- [Description of the task]
Start at the line with "U1 pin IN: +15V -> none" and print every line through the end of the material below. Keep it exact and free of pictures.

- [Provided data]
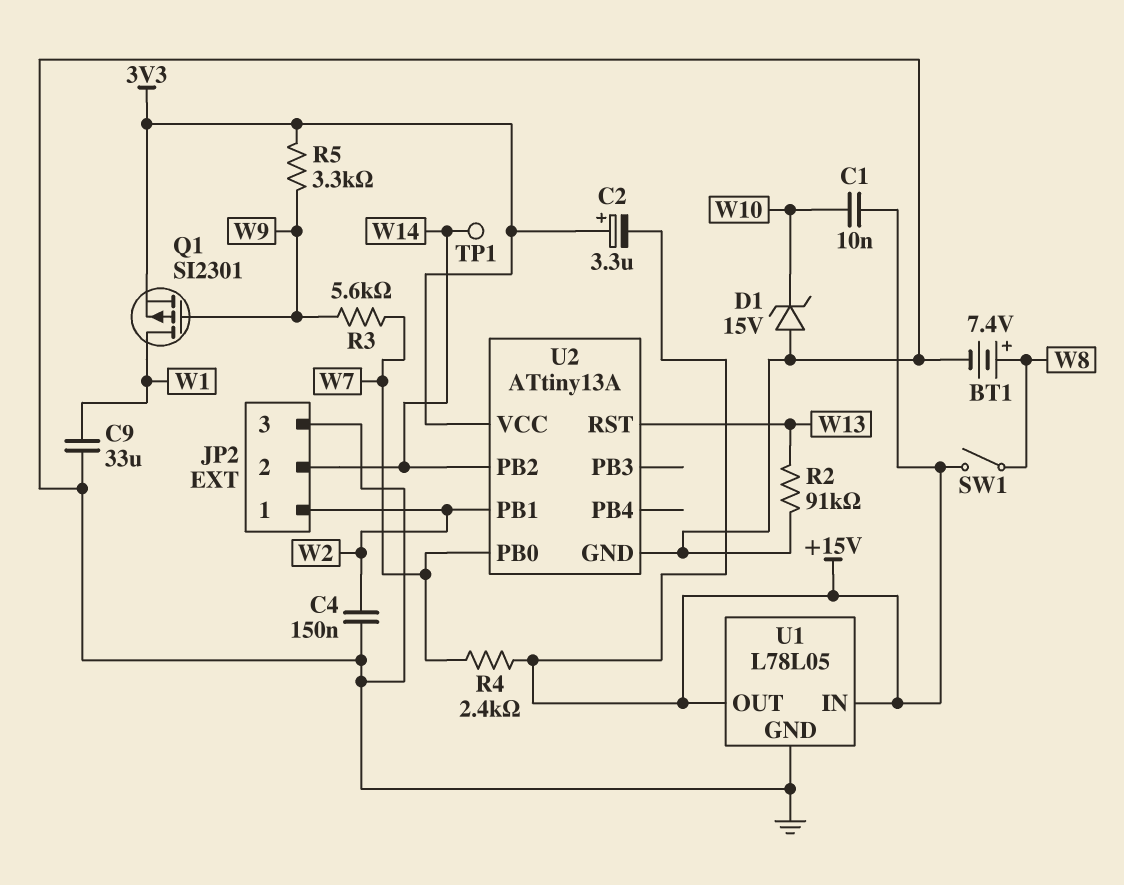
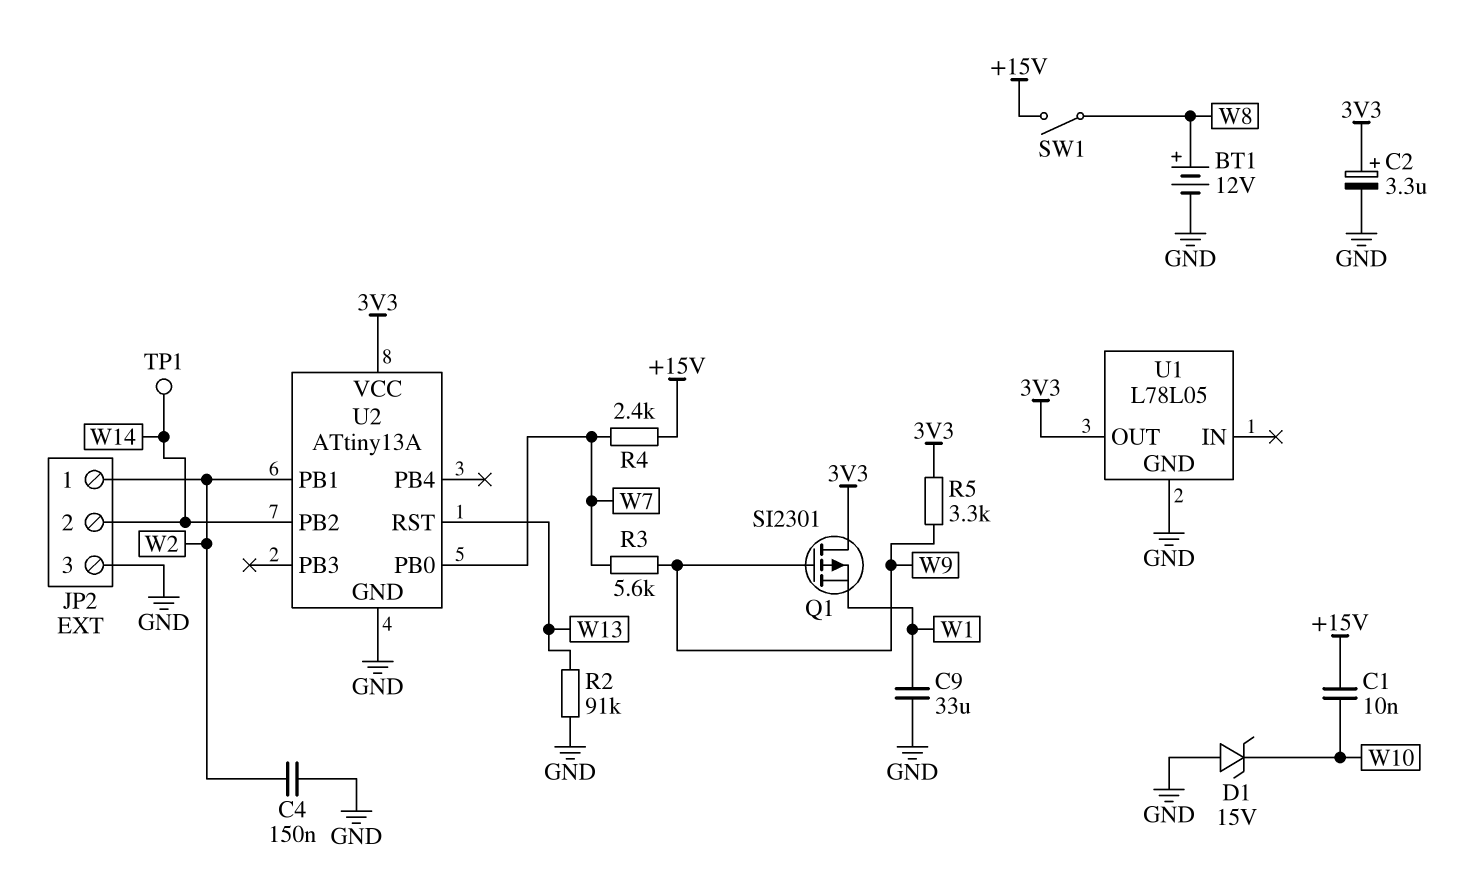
BT1: 7.4V (plus W8, minus GND) -> 12V (plus W8, minus GND)
C2: 3.3uF (plus 3V3, minus +15V) -> 3.3uF (plus 3V3, minus GND)
Q1: PMOS SI2301 (G W9, D W1, S 3V3) -> PMOS SI2301 (G W9, D 3V3, S W1)
U1 pin IN: +15V -> none
U1 pin OUT: +15V -> 3V3

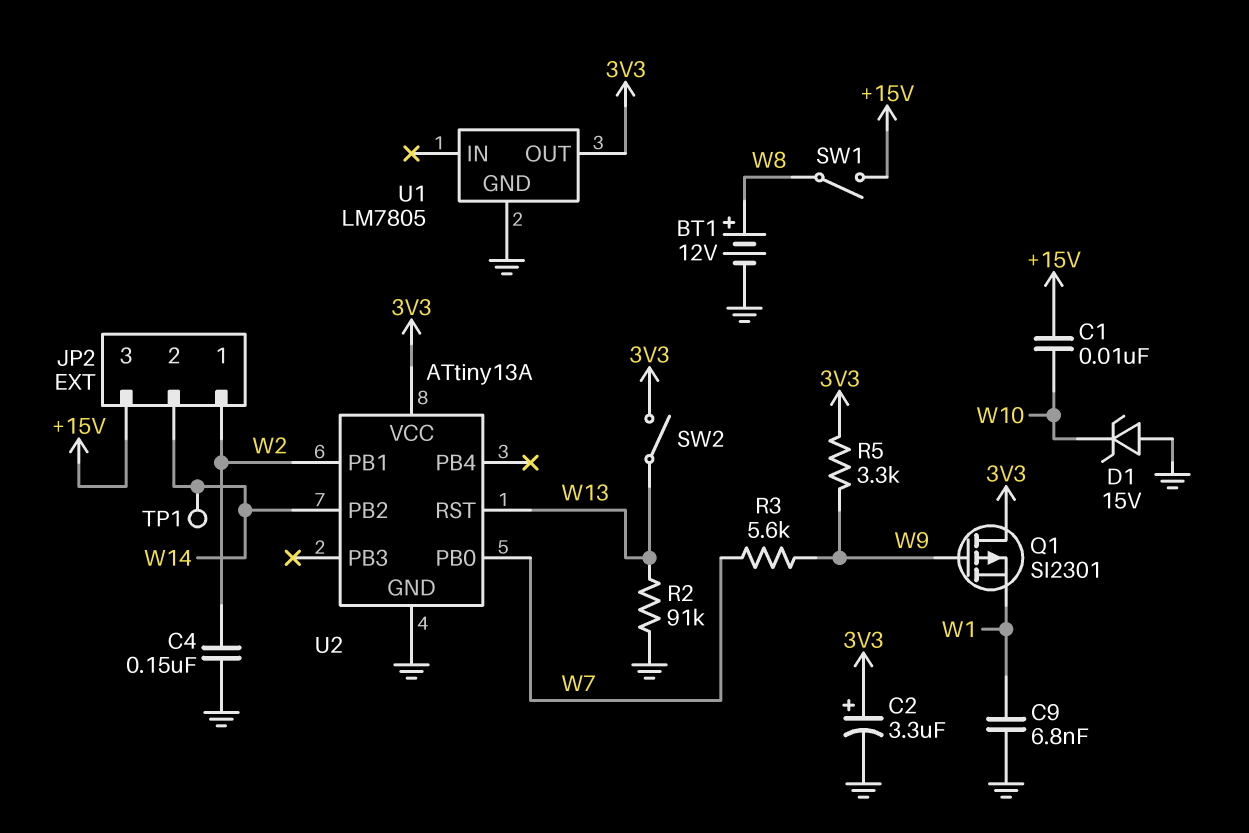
C9: 33uF (GND, W1) -> 6.8nF (GND, W1)
JP2 pin 3: GND -> +15V
R4: 2.4k (+15V, W7) -> none
SW2: none -> switch (3V3, W13)
U1: L78L05 -> LM7805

- [Expected answer]
U1 pin IN: +15V -> none
U1 pin OUT: +15V -> 3V3

C9: 33uF (GND, W1) -> 6.8nF (GND, W1)
JP2 pin 3: GND -> +15V
R4: 2.4k (+15V, W7) -> none
SW2: none -> switch (3V3, W13)
U1: L78L05 -> LM7805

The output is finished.